WHAT YOU SHOULD DO:
Filter the entries for the string "right". Copy each line that has it.

DATA TO EXAMINE:
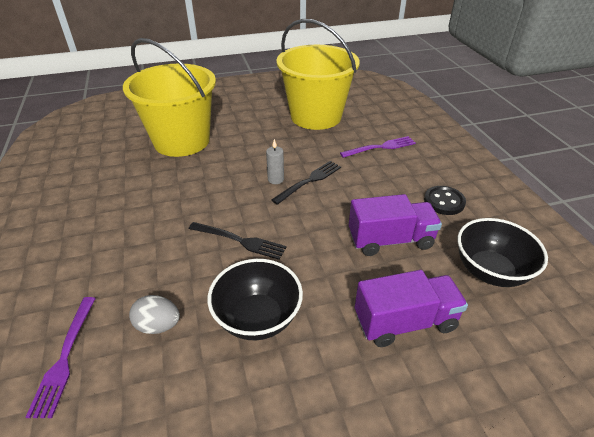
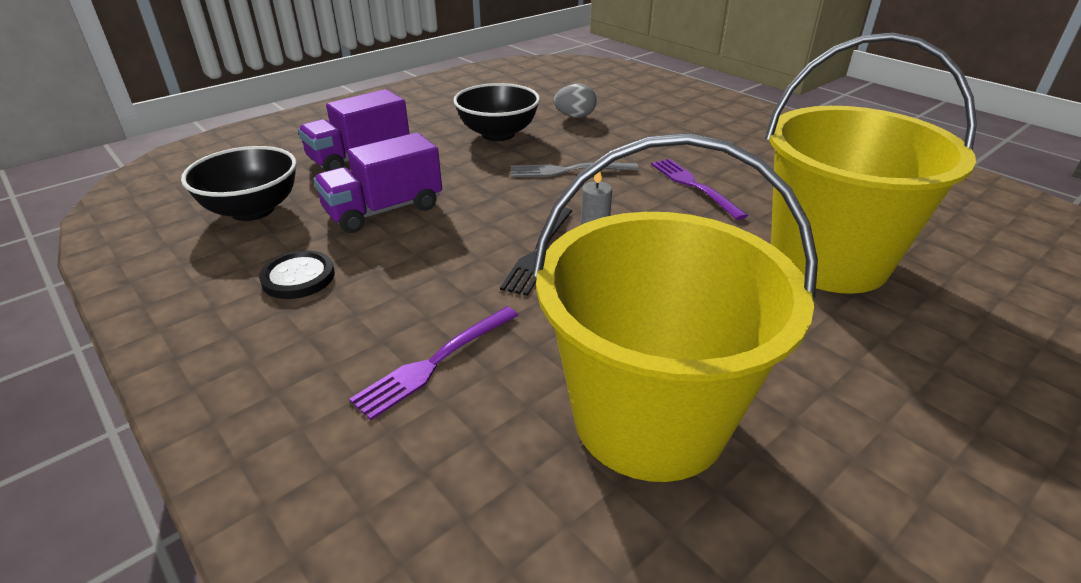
camera: 155 degrees right, 5 degrees down
purple fork [26,297,96,418] -> purple fork moved to [651,159,748,220]
black fork [188,222,287,260] -> grey fork [510,162,638,178]

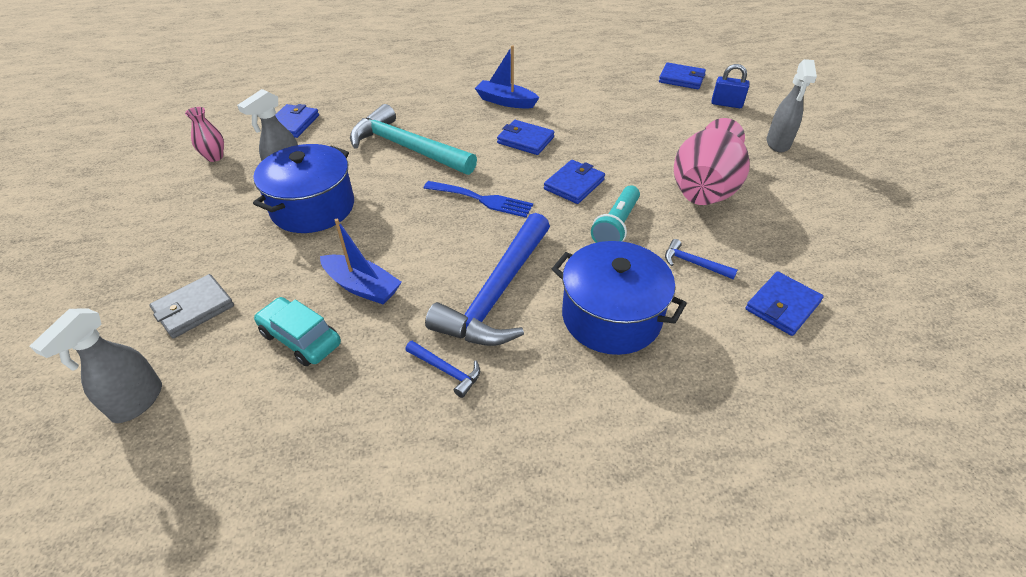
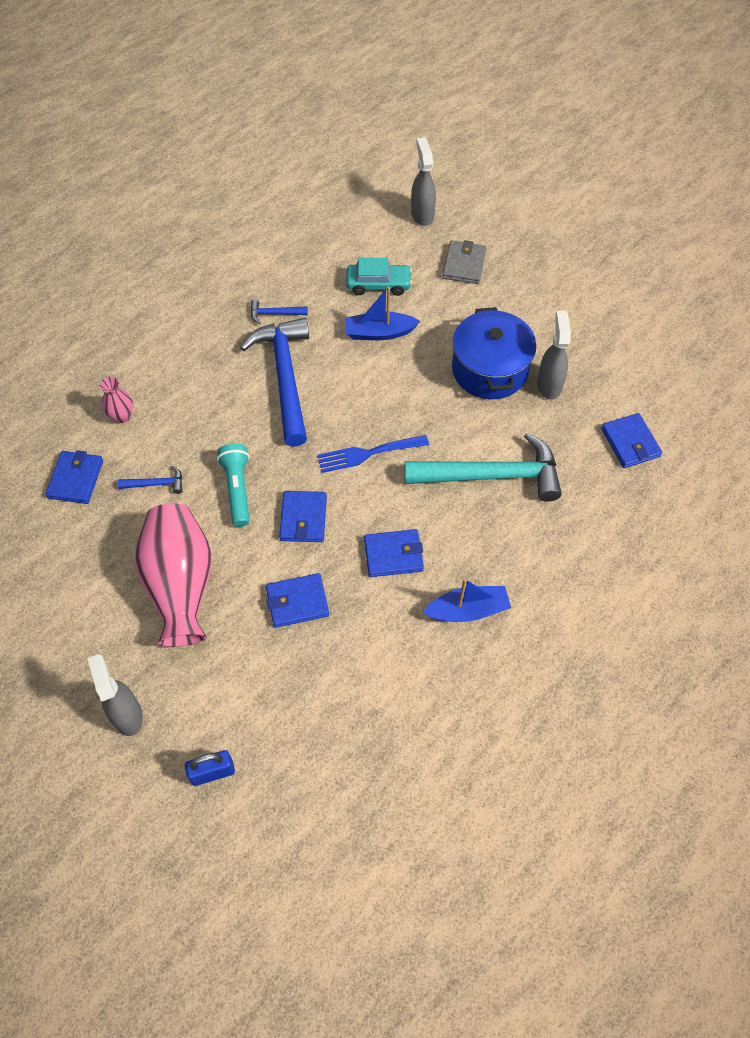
camera: 145 degrees right, 15 degrees up
pink vase [185,107,224,162] -> pink vase moved to [100,377,133,423]
blue pot [552,241,687,355] -> none
blue wallet [659,62,706,89] -> blue wallet moved to [266,573,329,628]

REPLY:
camera: 155 degrees right, 5 degrees down
camera: 145 degrees right, 15 degrees up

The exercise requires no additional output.